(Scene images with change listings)

----

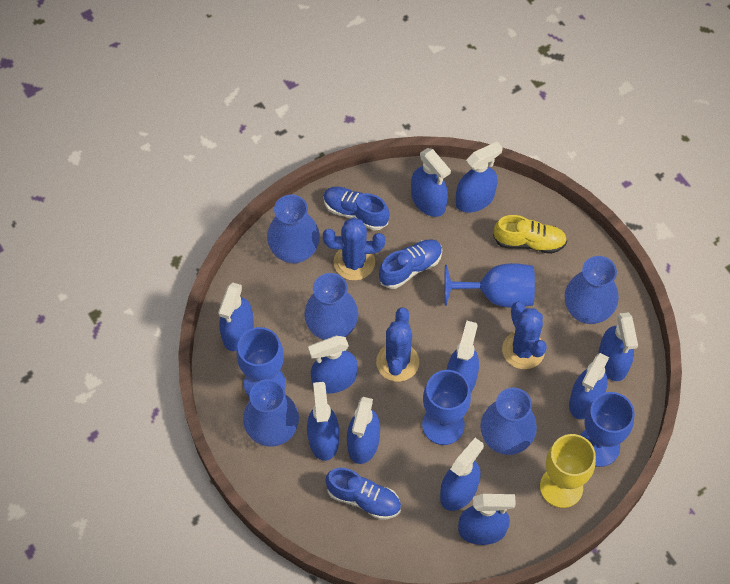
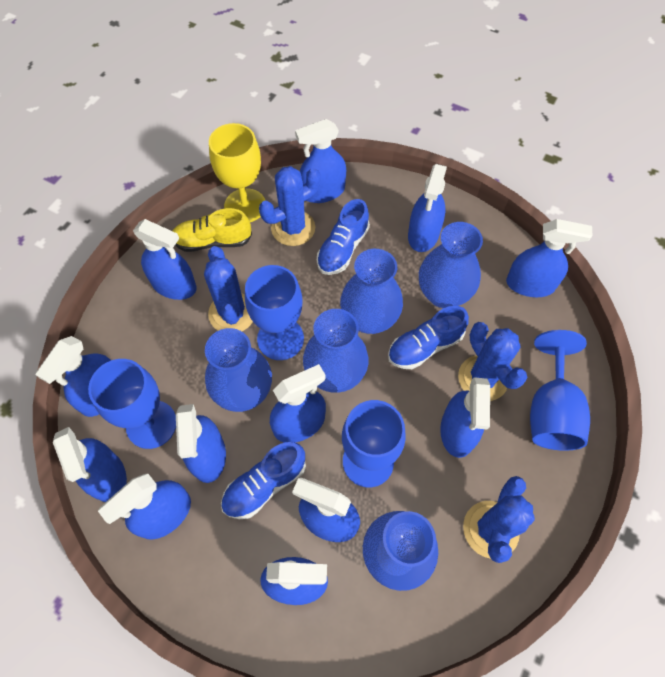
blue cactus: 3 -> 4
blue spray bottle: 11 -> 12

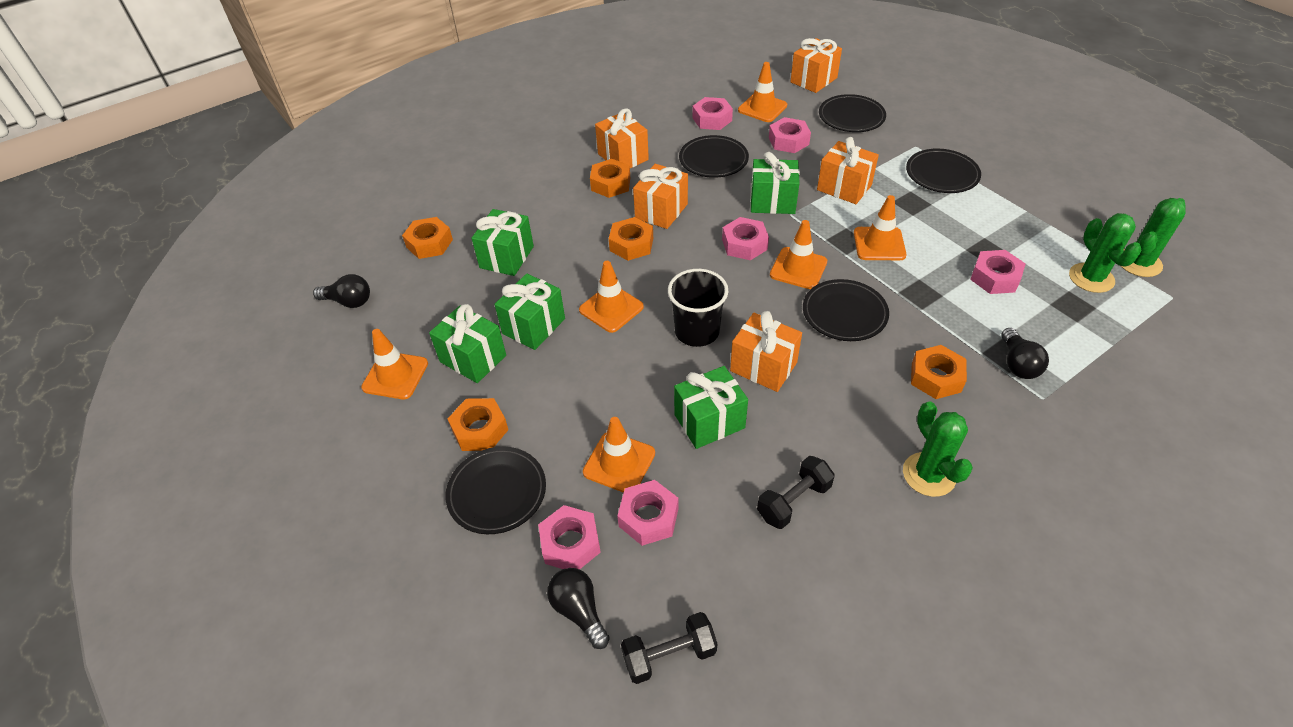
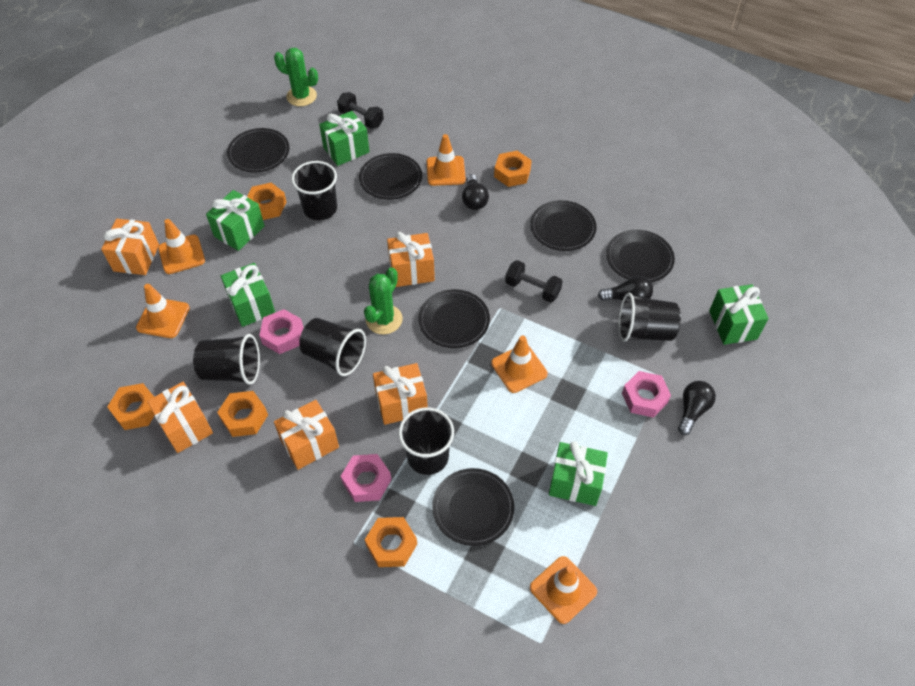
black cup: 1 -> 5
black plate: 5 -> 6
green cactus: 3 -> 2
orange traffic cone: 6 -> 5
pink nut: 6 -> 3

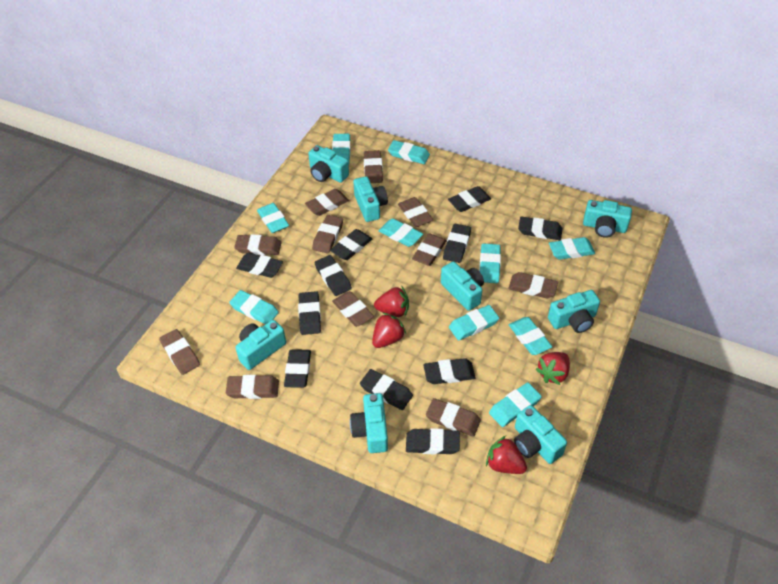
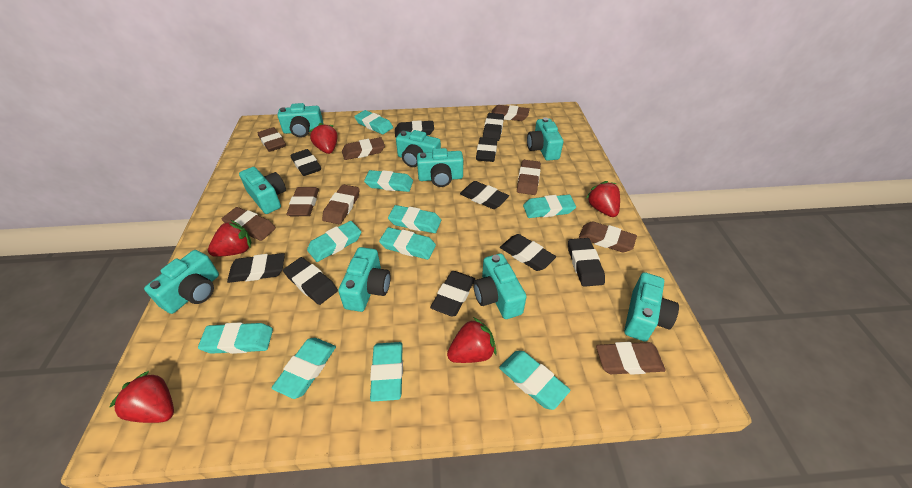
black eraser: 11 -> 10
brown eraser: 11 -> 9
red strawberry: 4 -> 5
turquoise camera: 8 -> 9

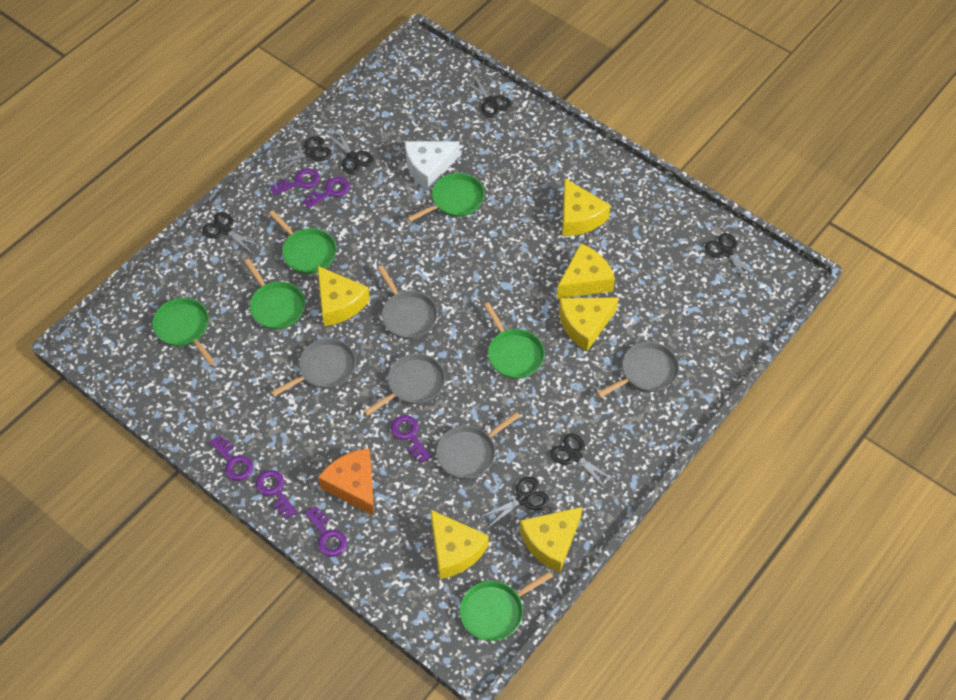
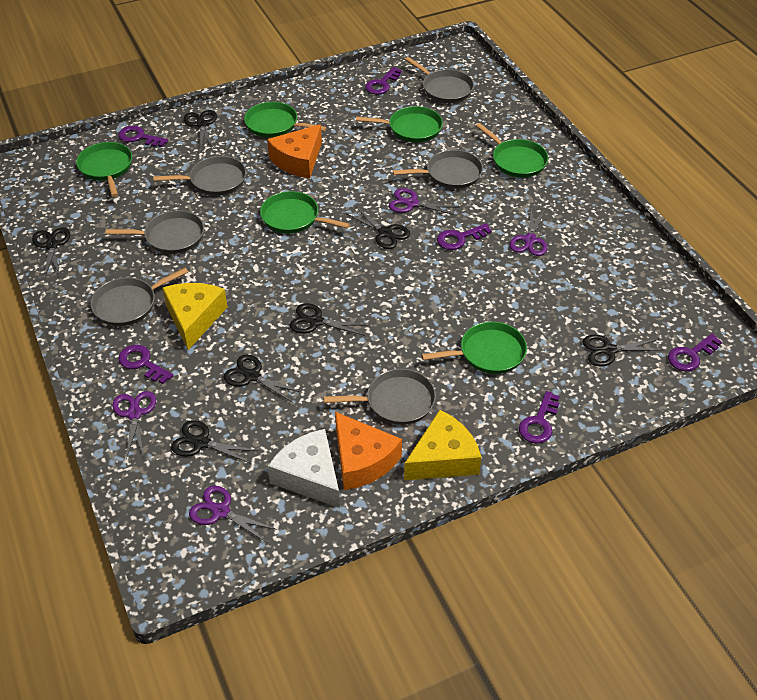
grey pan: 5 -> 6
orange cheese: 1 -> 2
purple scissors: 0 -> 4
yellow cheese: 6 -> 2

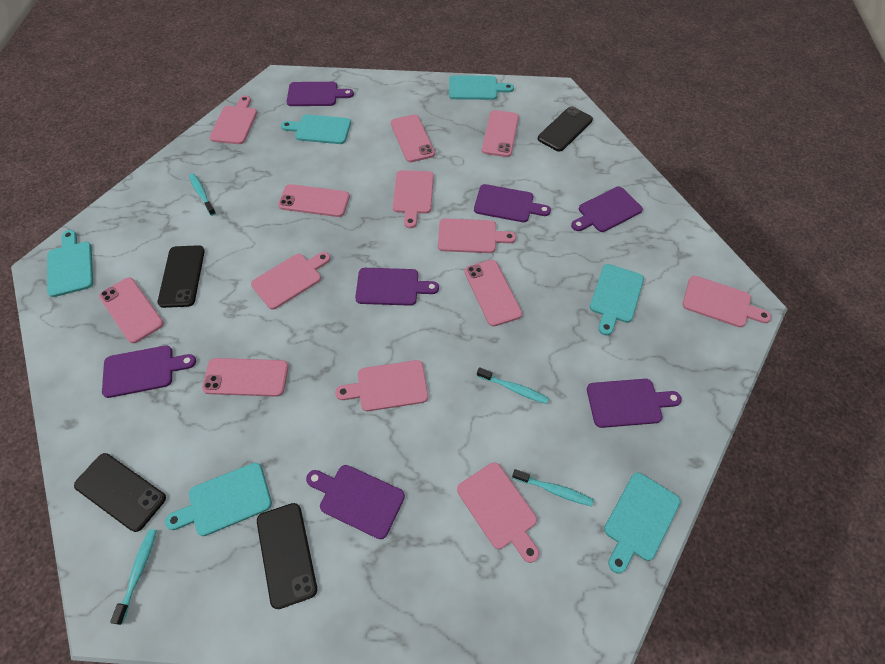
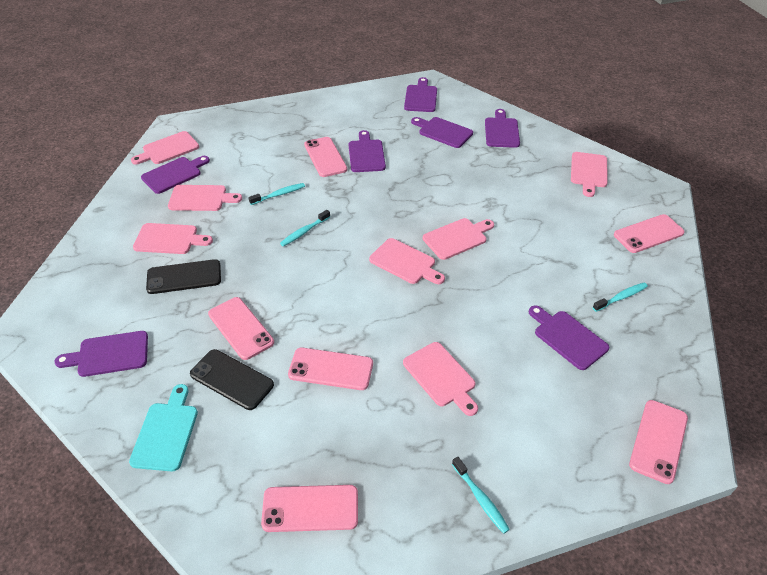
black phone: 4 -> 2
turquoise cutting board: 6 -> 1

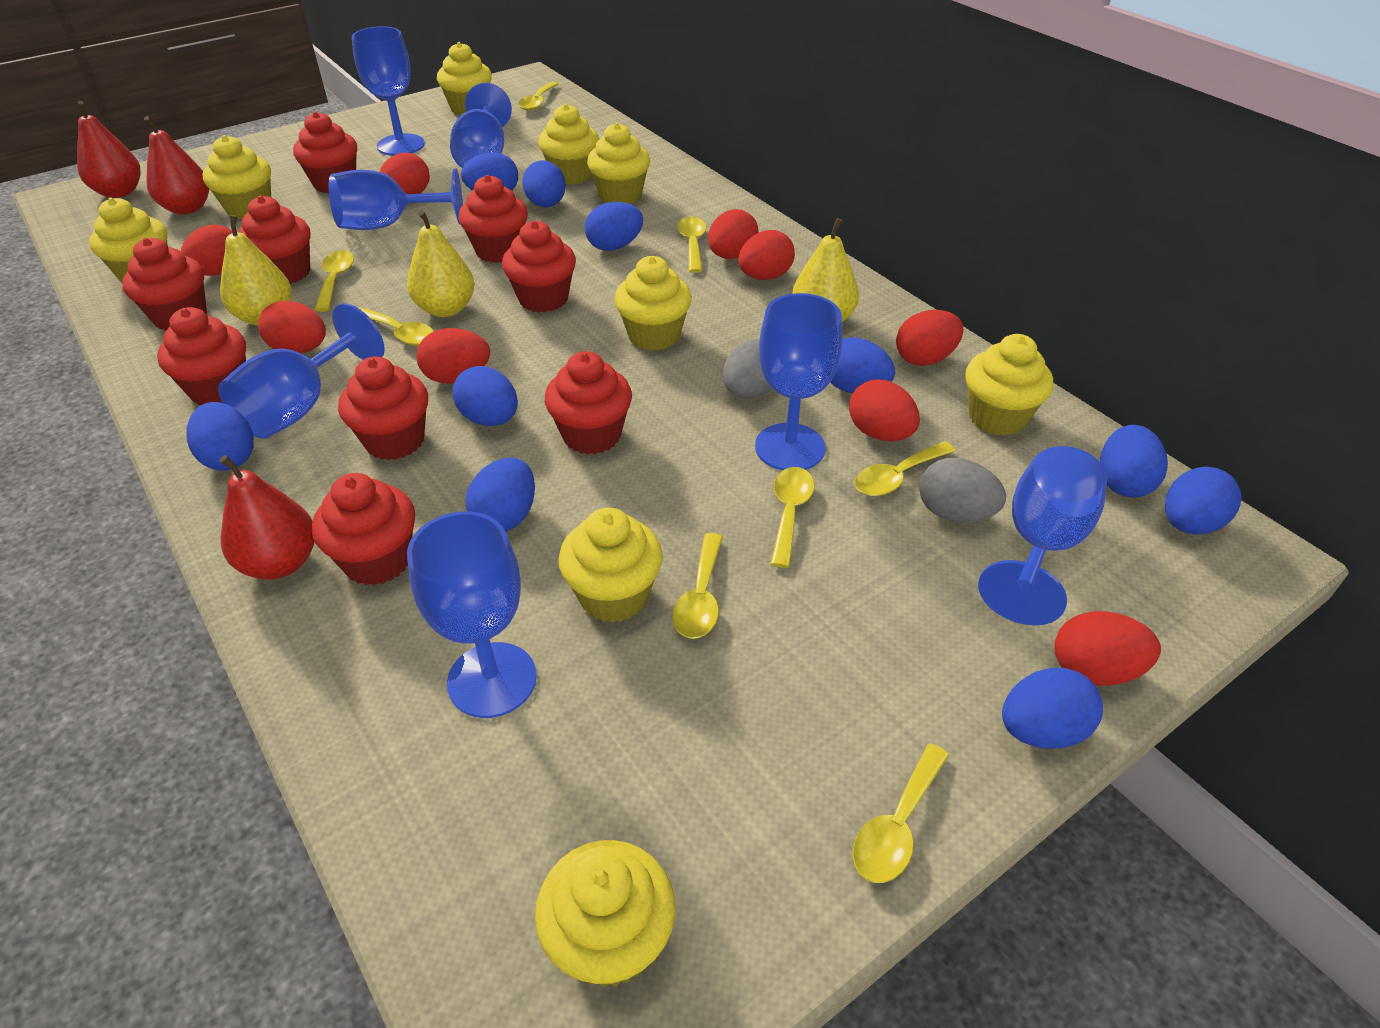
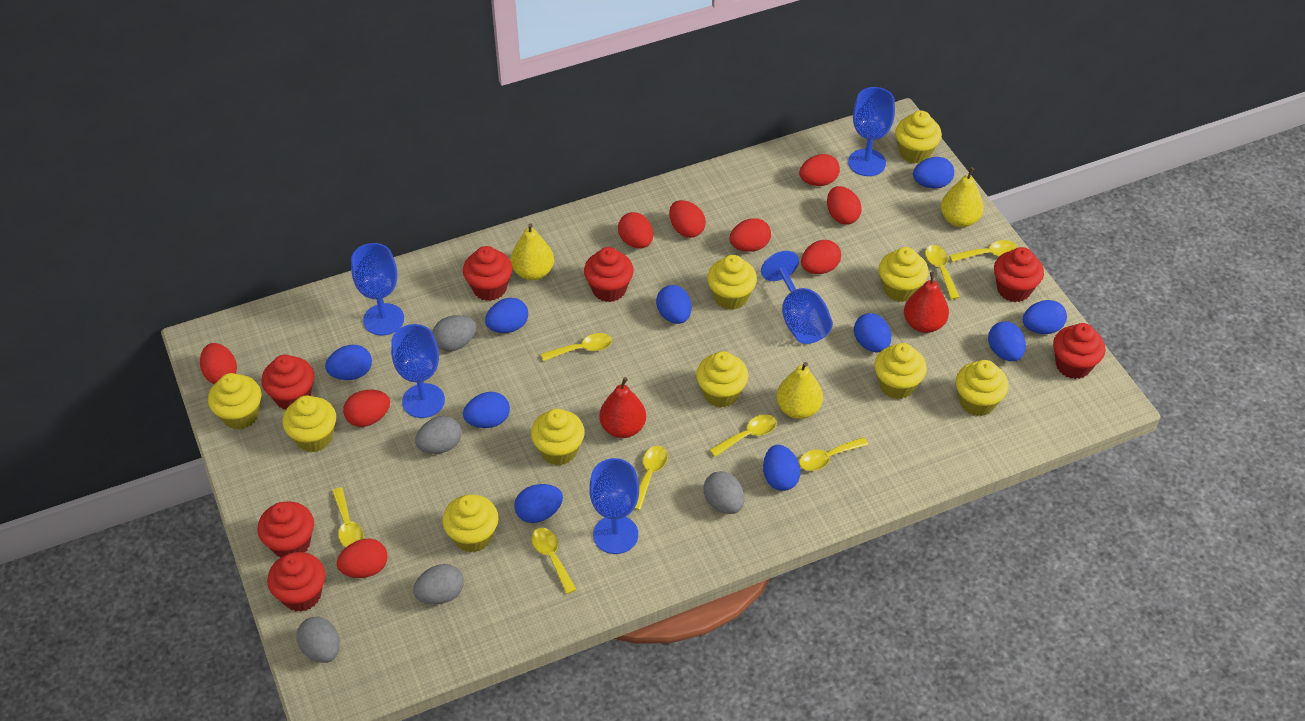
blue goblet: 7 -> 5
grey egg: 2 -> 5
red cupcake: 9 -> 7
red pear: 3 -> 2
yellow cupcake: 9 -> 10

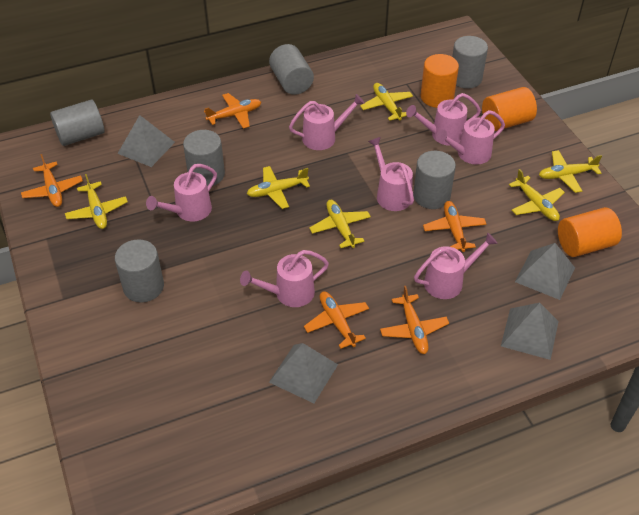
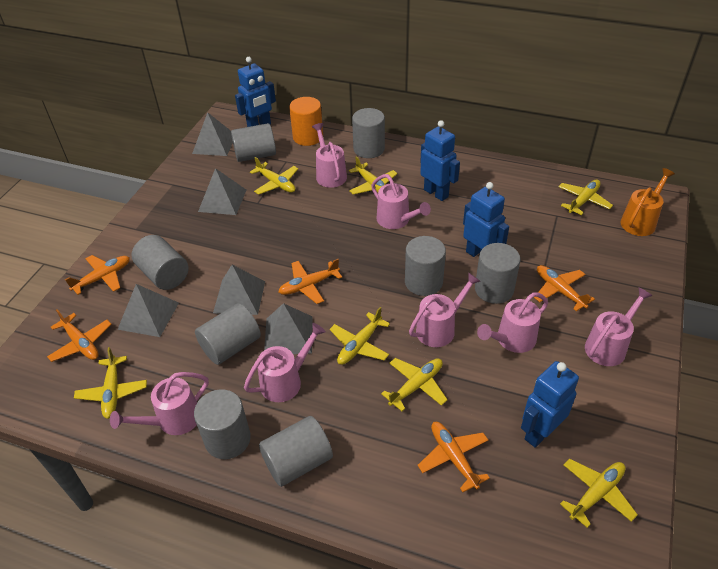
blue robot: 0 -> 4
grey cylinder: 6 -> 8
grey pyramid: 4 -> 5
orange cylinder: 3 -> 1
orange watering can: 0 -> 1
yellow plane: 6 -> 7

----

Please transcribe each line above exactly, but leave the images out.

### RESPONSE
blue cactus: 3 -> 4
blue spray bottle: 11 -> 12

black cup: 1 -> 5
black plate: 5 -> 6
green cactus: 3 -> 2
orange traffic cone: 6 -> 5
pink nut: 6 -> 3

black eraser: 11 -> 10
brown eraser: 11 -> 9
red strawberry: 4 -> 5
turquoise camera: 8 -> 9

grey pan: 5 -> 6
orange cheese: 1 -> 2
purple scissors: 0 -> 4
yellow cheese: 6 -> 2

black phone: 4 -> 2
turquoise cutting board: 6 -> 1

blue goblet: 7 -> 5
grey egg: 2 -> 5
red cupcake: 9 -> 7
red pear: 3 -> 2
yellow cupcake: 9 -> 10

blue robot: 0 -> 4
grey cylinder: 6 -> 8
grey pyramid: 4 -> 5
orange cylinder: 3 -> 1
orange watering can: 0 -> 1
yellow plane: 6 -> 7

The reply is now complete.